> Exercise details:
With the pictures excluded, retype the records that follow exactly.

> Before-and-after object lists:
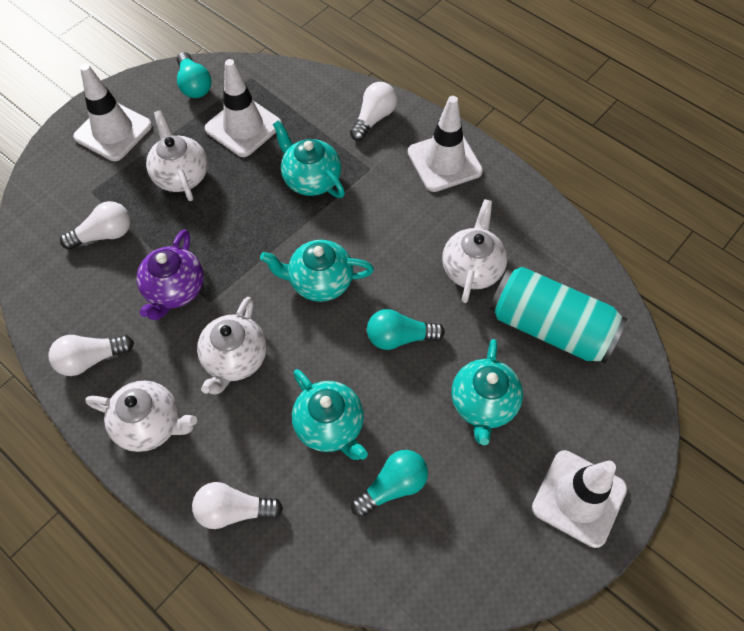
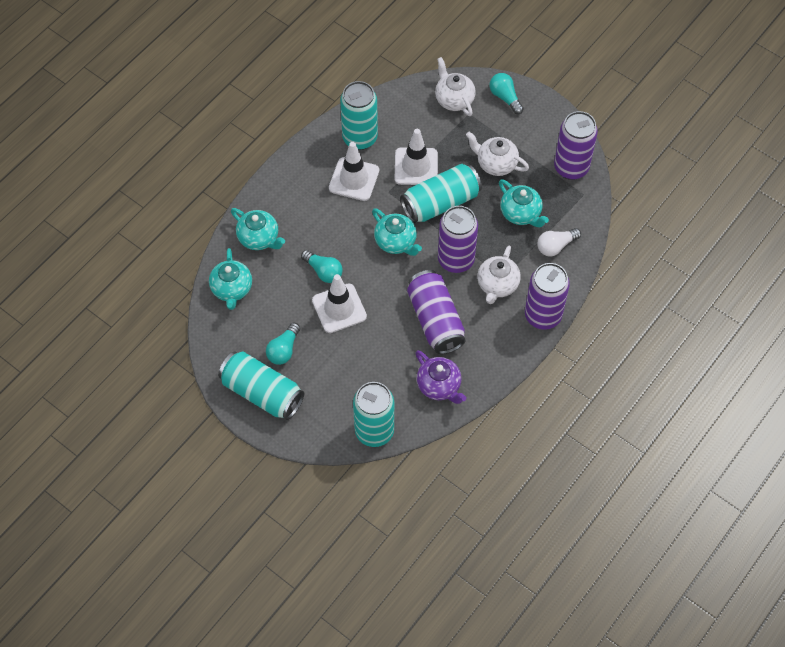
purple can: 0 -> 4
turquoise can: 1 -> 4
white light bulb: 4 -> 1
white teapot: 4 -> 3
white traffic cone: 4 -> 3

> Exercise output:
purple can: 0 -> 4
turquoise can: 1 -> 4
white light bulb: 4 -> 1
white teapot: 4 -> 3
white traffic cone: 4 -> 3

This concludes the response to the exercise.